(Provided records)
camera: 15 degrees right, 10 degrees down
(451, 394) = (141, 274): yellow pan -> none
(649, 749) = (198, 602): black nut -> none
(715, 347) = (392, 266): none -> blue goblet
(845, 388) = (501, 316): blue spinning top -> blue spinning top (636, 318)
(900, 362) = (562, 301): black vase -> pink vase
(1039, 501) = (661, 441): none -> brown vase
(End Provided records)
(Provided records)
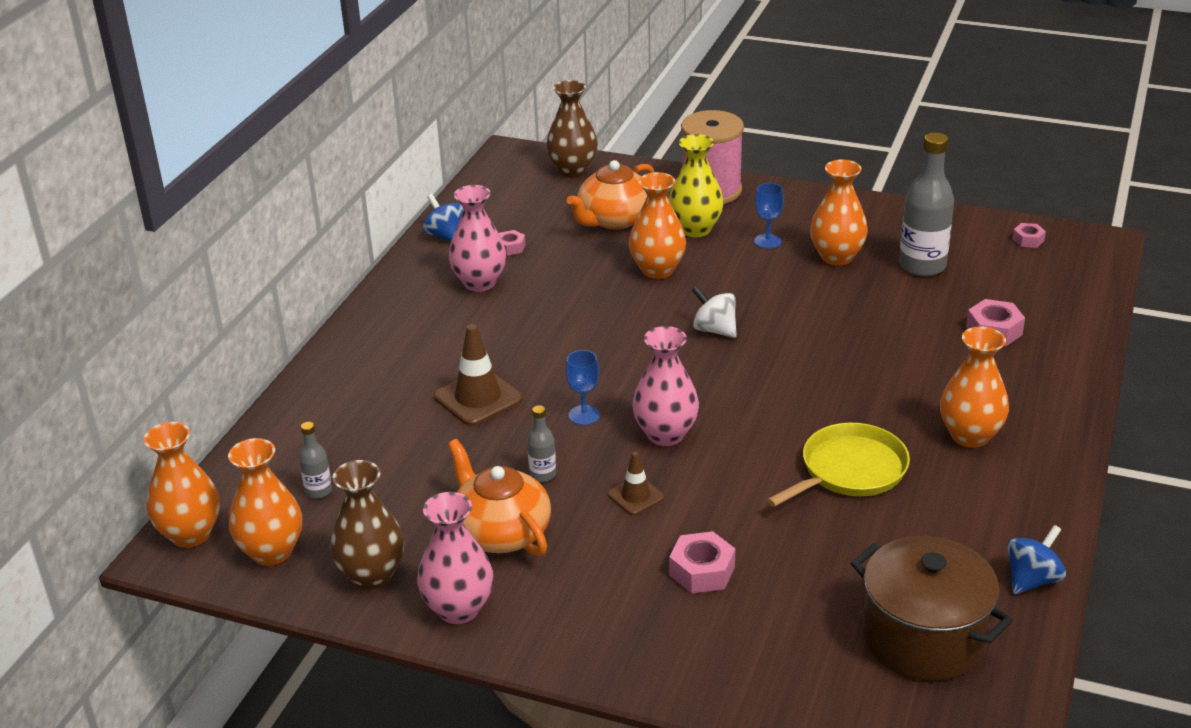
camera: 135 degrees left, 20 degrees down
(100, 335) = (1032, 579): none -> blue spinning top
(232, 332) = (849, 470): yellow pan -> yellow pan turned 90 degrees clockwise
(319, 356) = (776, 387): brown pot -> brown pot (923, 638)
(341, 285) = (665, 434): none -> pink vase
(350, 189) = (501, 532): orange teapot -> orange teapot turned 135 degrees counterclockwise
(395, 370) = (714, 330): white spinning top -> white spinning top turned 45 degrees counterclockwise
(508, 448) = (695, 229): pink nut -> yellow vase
(End Provided records)
(Provided records)
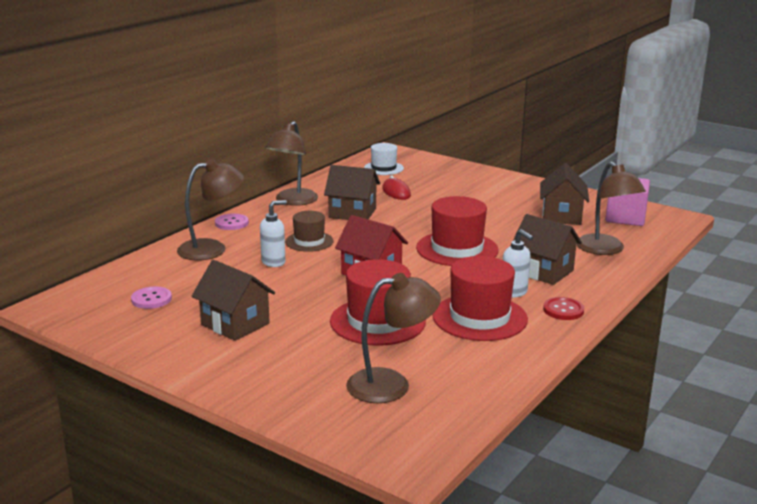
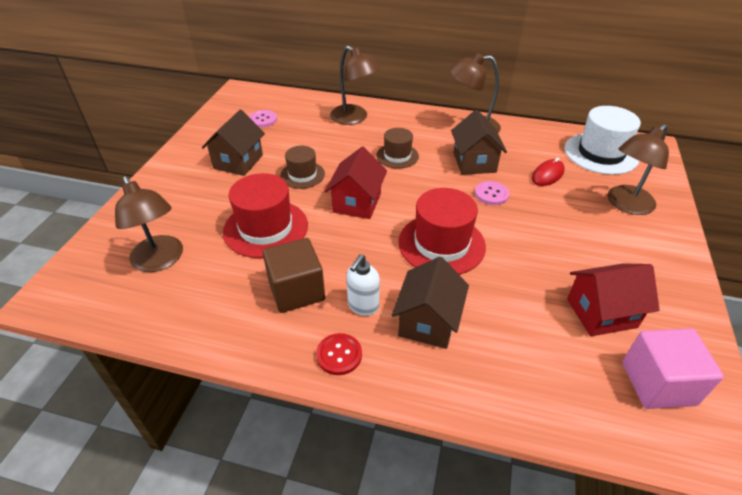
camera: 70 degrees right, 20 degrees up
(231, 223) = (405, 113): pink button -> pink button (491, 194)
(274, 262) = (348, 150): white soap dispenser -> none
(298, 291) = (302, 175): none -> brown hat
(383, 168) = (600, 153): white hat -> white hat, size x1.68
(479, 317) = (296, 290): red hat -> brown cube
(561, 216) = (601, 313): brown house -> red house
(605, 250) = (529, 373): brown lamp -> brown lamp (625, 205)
(End Provided records)
What to do -> What you give back should be only the lines of the records above, starting at the line with "camera: 15 degrees right, 10 degrees down" and ending at the line with "(1039, 501) = (661, 441): none -> brown vase", restated word for word.

Answer below ->
camera: 15 degrees right, 10 degrees down
(451, 394) = (141, 274): yellow pan -> none
(649, 749) = (198, 602): black nut -> none
(715, 347) = (392, 266): none -> blue goblet
(845, 388) = (501, 316): blue spinning top -> blue spinning top (636, 318)
(900, 362) = (562, 301): black vase -> pink vase
(1039, 501) = (661, 441): none -> brown vase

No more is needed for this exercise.